====== Data shown

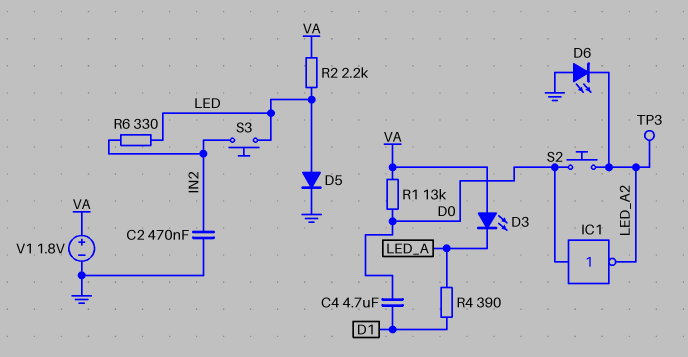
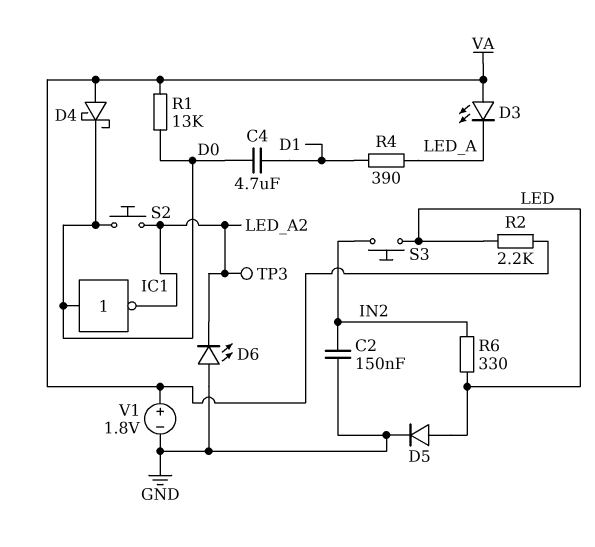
C2: 470nF (GND, IN2) -> 150nF (GND, IN2)
D4: none -> schottky (A VA, K D0)

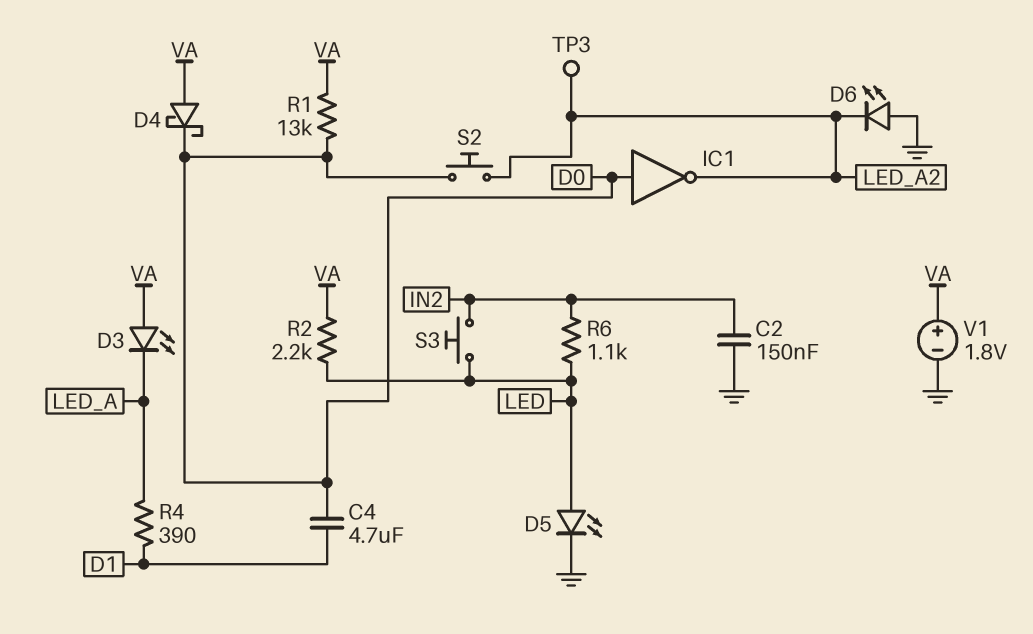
D5: diode (A LED, K GND) -> LED (A LED, K GND)
R6: 330 (IN2, LED) -> 1.1k (IN2, LED)

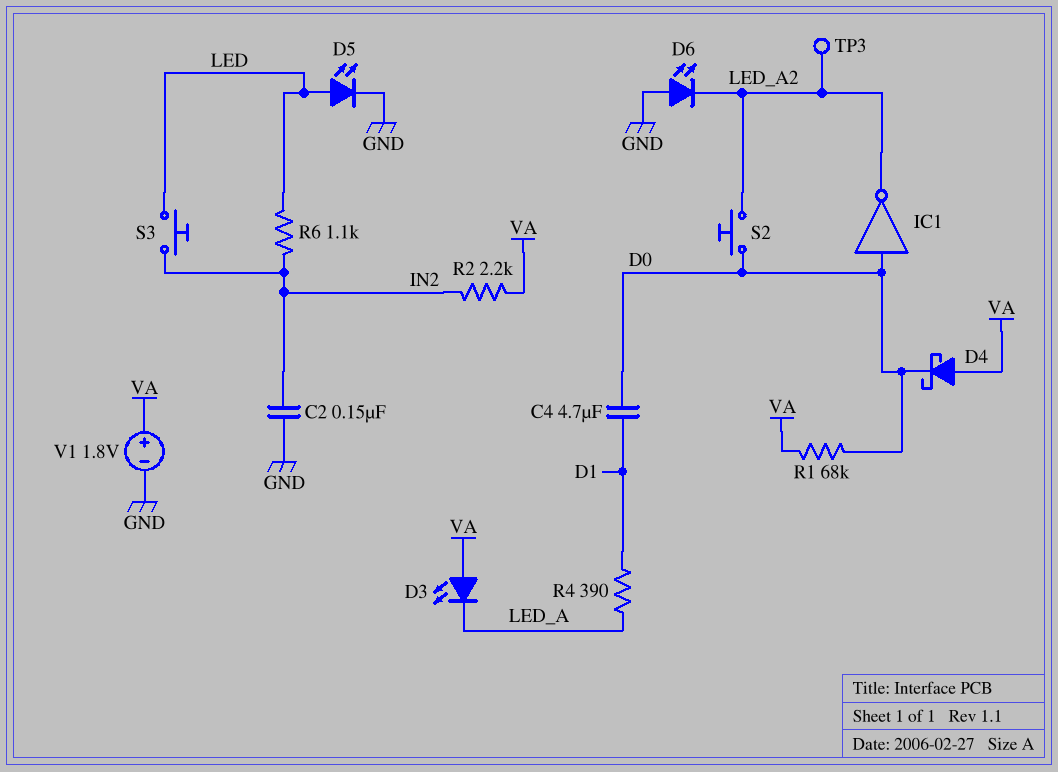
R1: 13k (D0, VA) -> 68k (D0, VA)
R2: 2.2k (LED, VA) -> 2.2k (IN2, VA)

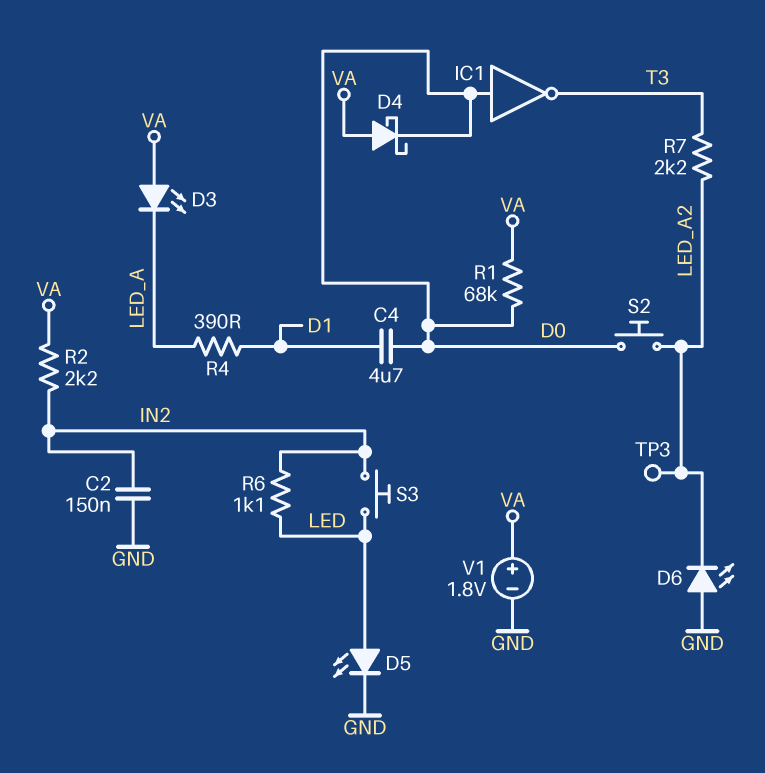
IC1: NOT (in D0, out LED_A2) -> NOT (in D0, out T3)
R7: none -> 2.2k (LED_A2, T3)

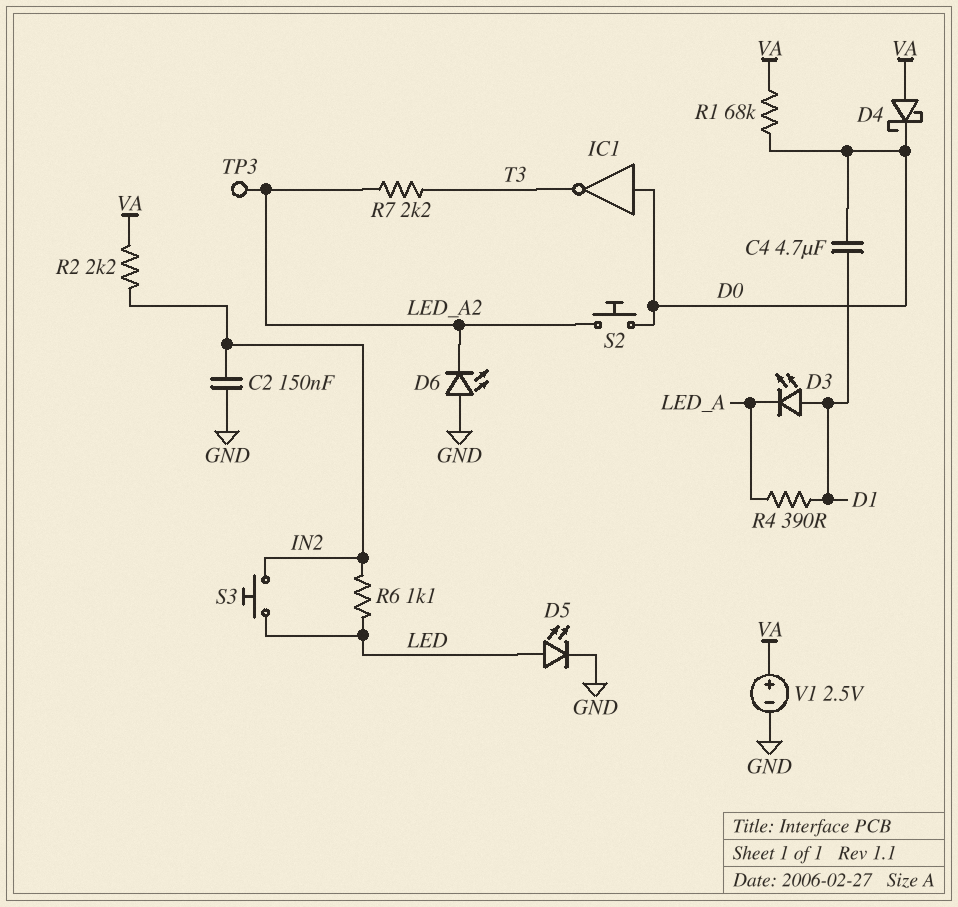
D3: LED (A VA, K LED_A) -> LED (A D1, K LED_A)
V1: 1.8V (plus VA, minus GND) -> 2.5V (plus VA, minus GND)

============

Requirement: Set the data above down again exactly as given, with no pictures.

Solution to the problem:
C2: 470nF (GND, IN2) -> 150nF (GND, IN2)
D4: none -> schottky (A VA, K D0)

D5: diode (A LED, K GND) -> LED (A LED, K GND)
R6: 330 (IN2, LED) -> 1.1k (IN2, LED)

R1: 13k (D0, VA) -> 68k (D0, VA)
R2: 2.2k (LED, VA) -> 2.2k (IN2, VA)

IC1: NOT (in D0, out LED_A2) -> NOT (in D0, out T3)
R7: none -> 2.2k (LED_A2, T3)

D3: LED (A VA, K LED_A) -> LED (A D1, K LED_A)
V1: 1.8V (plus VA, minus GND) -> 2.5V (plus VA, minus GND)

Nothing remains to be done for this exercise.